▸ **SOURCE DATA**
^^^^^^^^^^^^^^^^
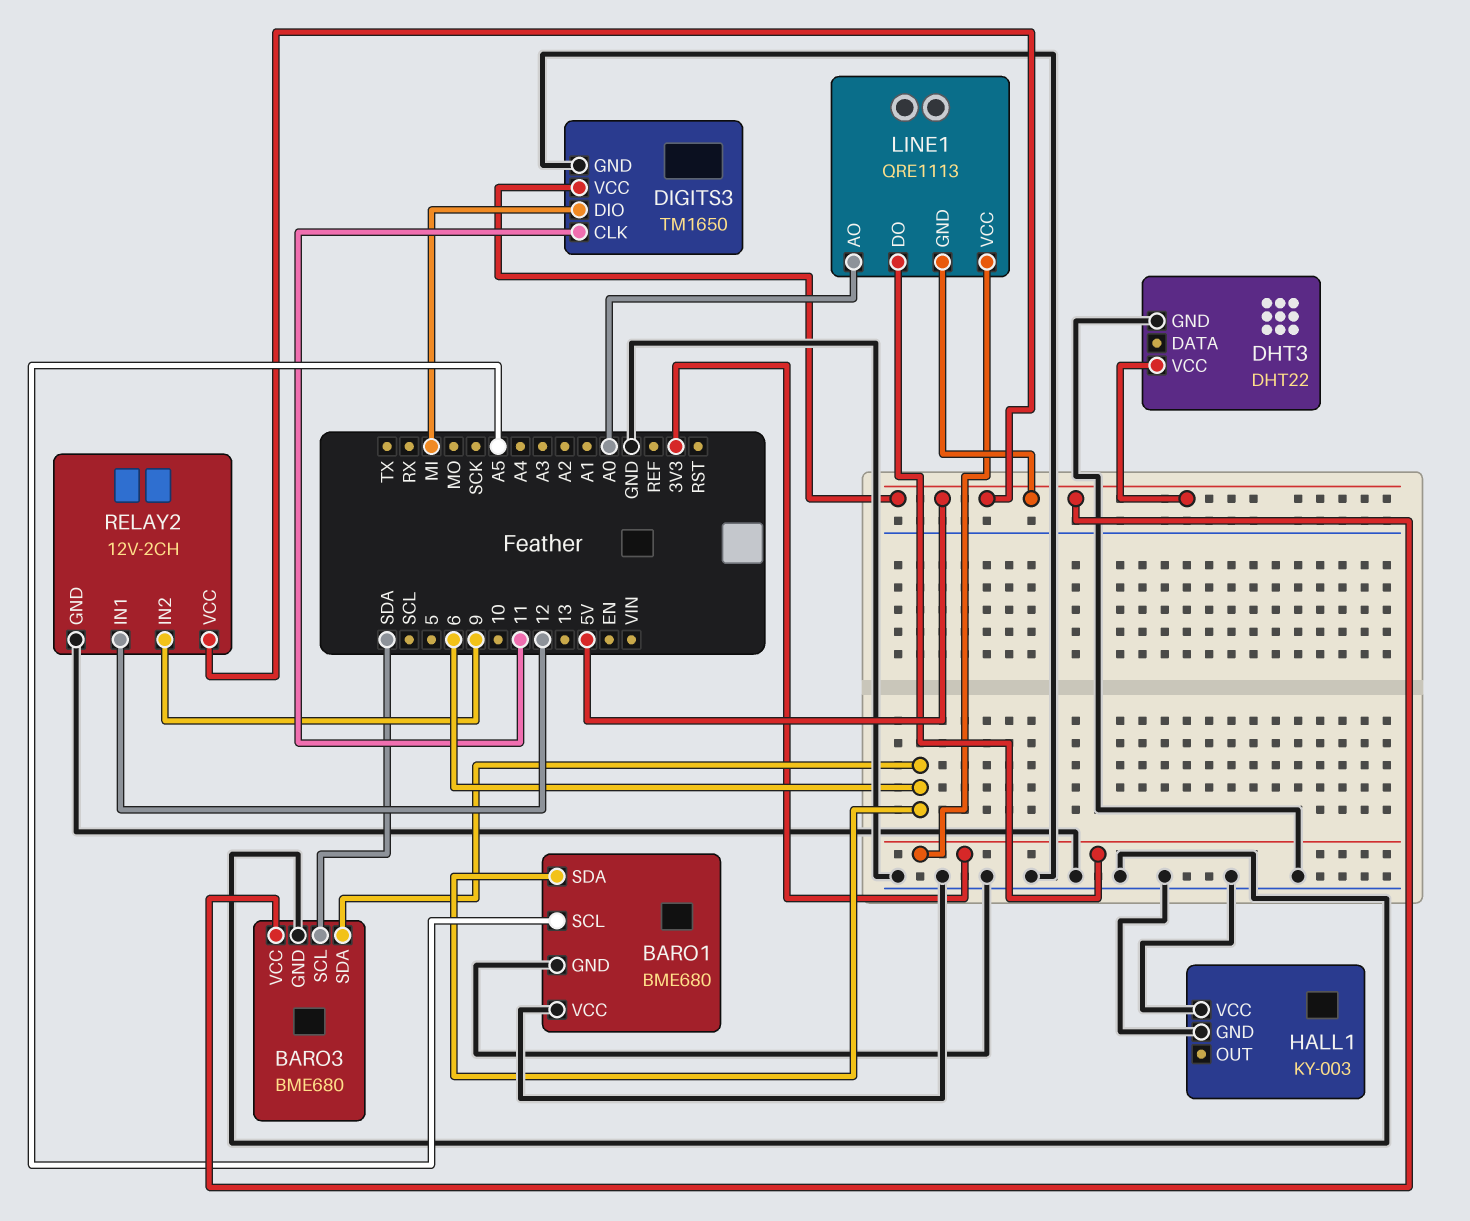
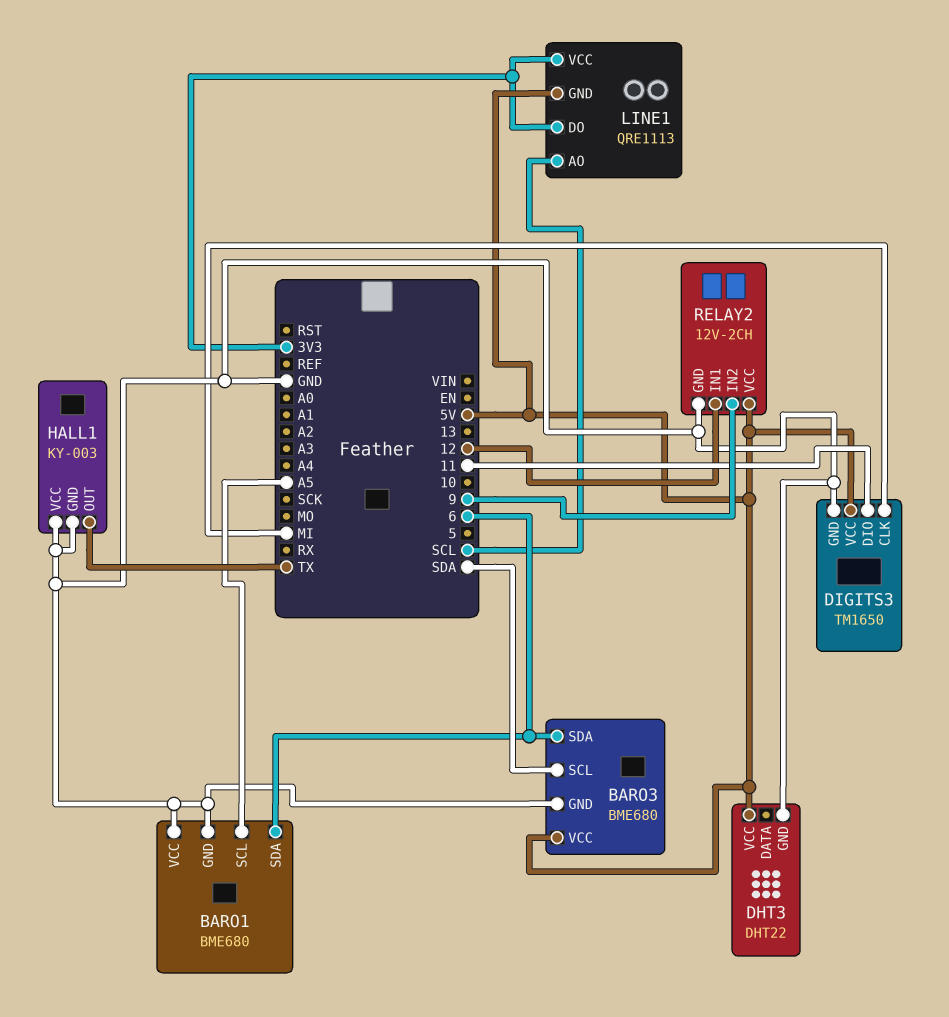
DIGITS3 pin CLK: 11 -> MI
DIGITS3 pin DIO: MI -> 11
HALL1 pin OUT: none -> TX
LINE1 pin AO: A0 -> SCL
^^^^^^^^^^^^^^^^
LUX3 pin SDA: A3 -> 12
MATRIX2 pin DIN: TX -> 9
^^^^^^^^^^^^^^^^
▸ **WHAT THIS TASK INVOLVES**
Word for word, restate the lines above from the line containing "DIGITS3 pin CLK: 11 -> MI" through the line containing "LINE1 pin AO: A0 -> SCL", with both included and nothing else.

▸ **EXPECTED ANSWER**
DIGITS3 pin CLK: 11 -> MI
DIGITS3 pin DIO: MI -> 11
HALL1 pin OUT: none -> TX
LINE1 pin AO: A0 -> SCL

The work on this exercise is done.